## [Entries taken from a collection]
·····

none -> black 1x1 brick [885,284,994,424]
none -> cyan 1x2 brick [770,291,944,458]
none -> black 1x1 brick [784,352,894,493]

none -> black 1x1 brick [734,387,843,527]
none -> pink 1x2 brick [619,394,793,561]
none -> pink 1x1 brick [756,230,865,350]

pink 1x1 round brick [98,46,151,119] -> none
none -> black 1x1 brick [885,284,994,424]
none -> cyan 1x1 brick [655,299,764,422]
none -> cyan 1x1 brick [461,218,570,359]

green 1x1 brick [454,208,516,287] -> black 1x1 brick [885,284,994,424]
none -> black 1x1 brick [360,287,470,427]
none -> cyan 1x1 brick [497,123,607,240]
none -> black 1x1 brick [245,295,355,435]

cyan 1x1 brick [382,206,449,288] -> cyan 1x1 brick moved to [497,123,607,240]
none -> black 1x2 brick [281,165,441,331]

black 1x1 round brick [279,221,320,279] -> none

·····

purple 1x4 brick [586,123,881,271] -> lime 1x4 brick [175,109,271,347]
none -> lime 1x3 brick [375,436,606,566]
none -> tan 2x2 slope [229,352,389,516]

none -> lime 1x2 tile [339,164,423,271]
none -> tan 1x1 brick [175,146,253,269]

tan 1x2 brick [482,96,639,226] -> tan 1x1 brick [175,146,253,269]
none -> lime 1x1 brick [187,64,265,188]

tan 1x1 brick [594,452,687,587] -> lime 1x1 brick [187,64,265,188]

·····

## [TASK PROMPT]
Find each line above with the string "cyan", then report how many there are. Write only the number.

## [EXPECTED ANSWER]
5